> _Exercise_: Reproduce the text lines of every entry below word for word, leaving out the pictures.

━━━ Task data

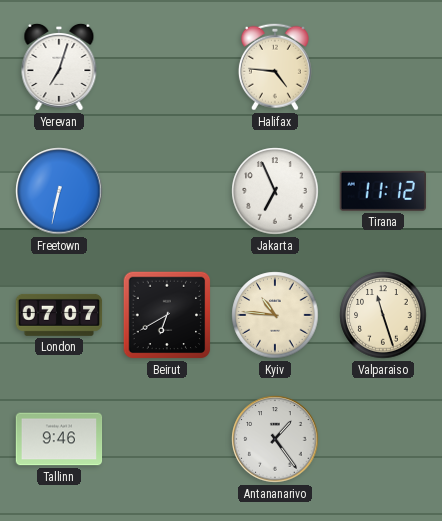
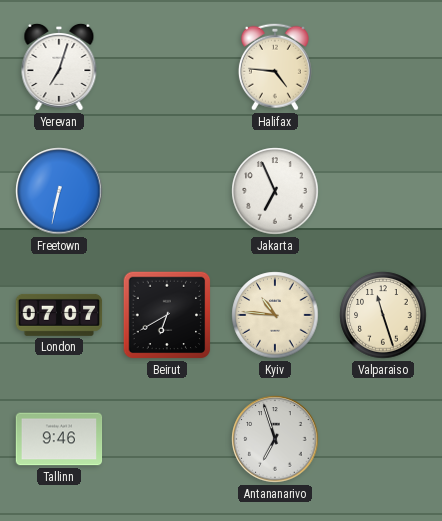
Tirana: 11:12 -> none
Antananarivo: 1:24 -> 6:57
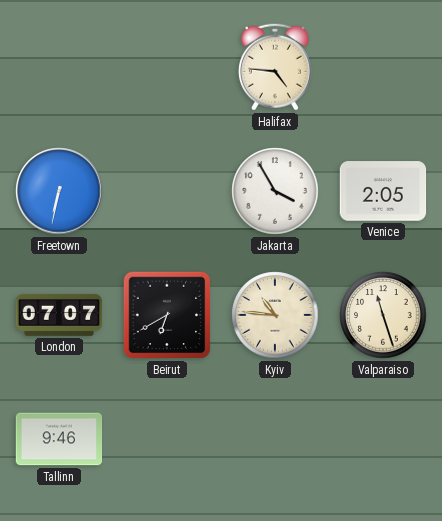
Yerevan: 7:03 -> none
Jakarta: 6:56 -> 3:55
Venice: none -> 2:05
Antananarivo: 6:57 -> none
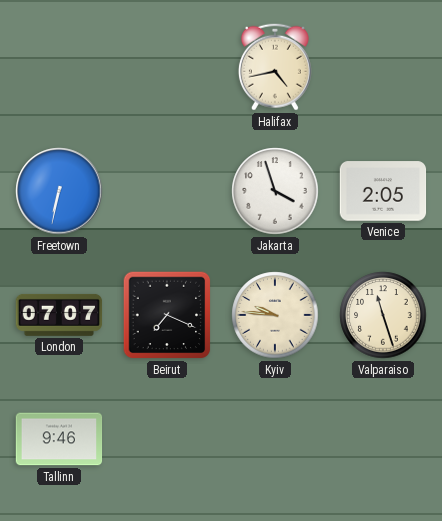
Halifax: 4:46 -> 4:43
Jakarta: 3:55 -> 3:57
Beirut: 6:40 -> 7:19
Kyiv: 10:46 -> 9:46
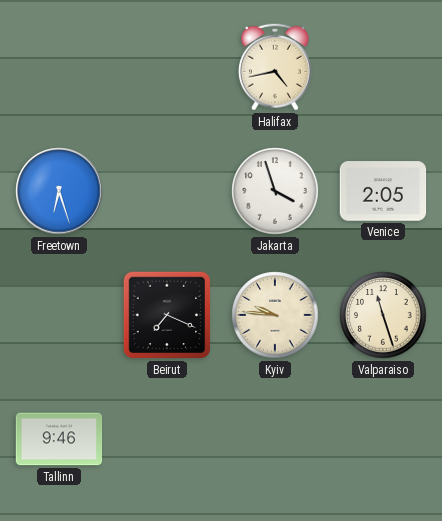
Freetown: 6:32 -> 6:27
London: 07:07 -> none
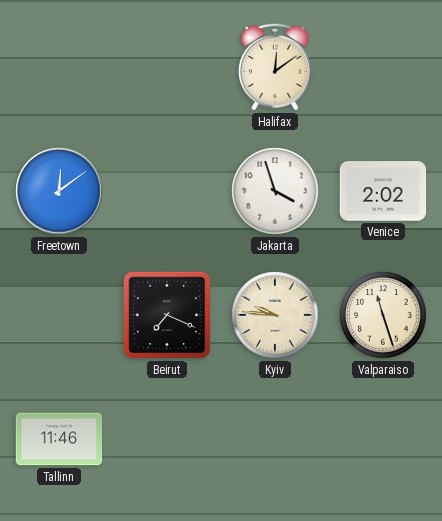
Halifax: 4:43 -> 12:09
Freetown: 6:27 -> 12:09
Venice: 2:05 -> 2:02
Tallinn: 9:46 -> 11:46
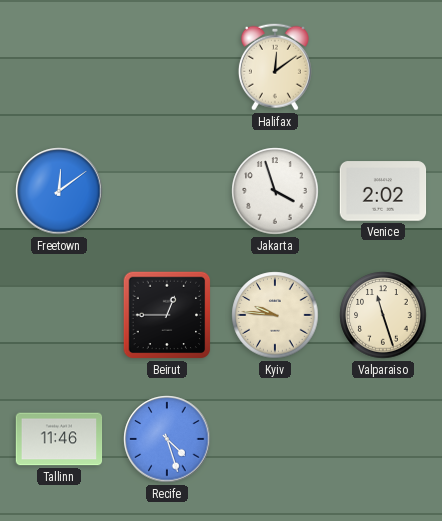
Beirut: 7:19 -> 12:45
Recife: none -> 4:27
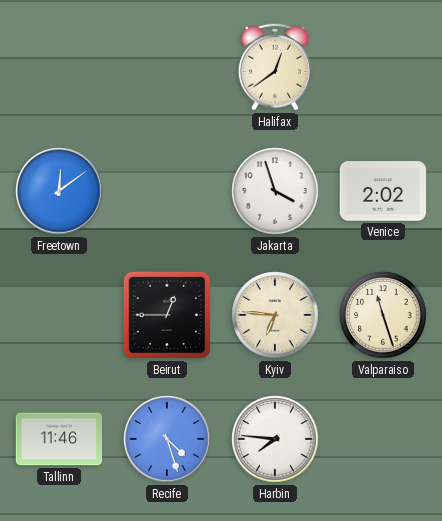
Halifax: 12:09 -> 12:39
Kyiv: 9:46 -> 6:46
Harbin: none -> 7:46
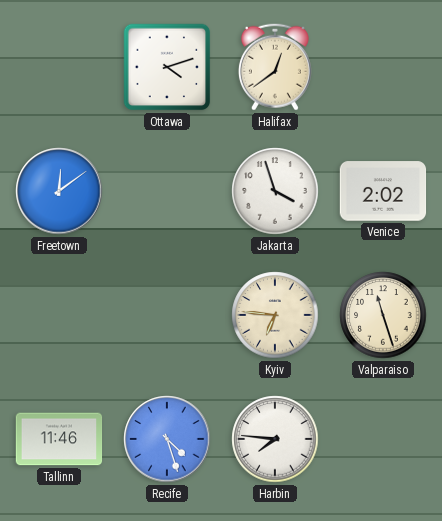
Ottawa: none -> 4:12
Beirut: 12:45 -> none
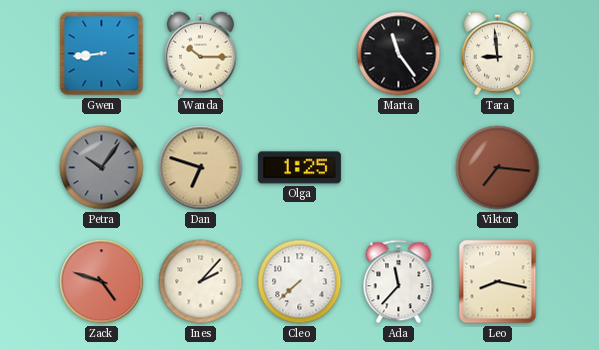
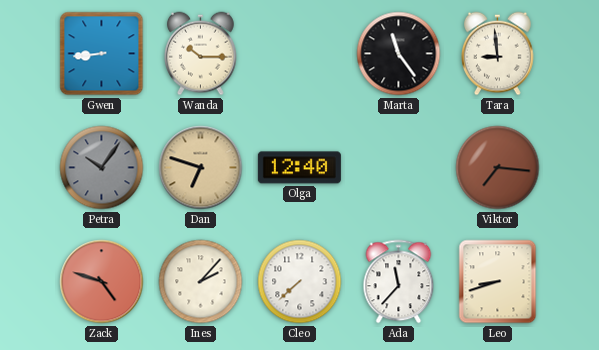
Olga: 1:25 -> 12:40
Leo: 8:17 -> 8:42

━━━━━━

> _Output_:
Tirana: 11:12 -> none
Antananarivo: 1:24 -> 6:57
Yerevan: 7:03 -> none
Jakarta: 6:56 -> 3:55
Venice: none -> 2:05
Antananarivo: 6:57 -> none
Halifax: 4:46 -> 4:43
Jakarta: 3:55 -> 3:57
Beirut: 6:40 -> 7:19
Kyiv: 10:46 -> 9:46
Freetown: 6:32 -> 6:27
London: 07:07 -> none
Halifax: 4:43 -> 12:09
Freetown: 6:27 -> 12:09
Venice: 2:05 -> 2:02
Tallinn: 9:46 -> 11:46
Beirut: 7:19 -> 12:45
Recife: none -> 4:27
Halifax: 12:09 -> 12:39
Kyiv: 9:46 -> 6:46
Harbin: none -> 7:46
Ottawa: none -> 4:12
Beirut: 12:45 -> none
Olga: 1:25 -> 12:40
Leo: 8:17 -> 8:42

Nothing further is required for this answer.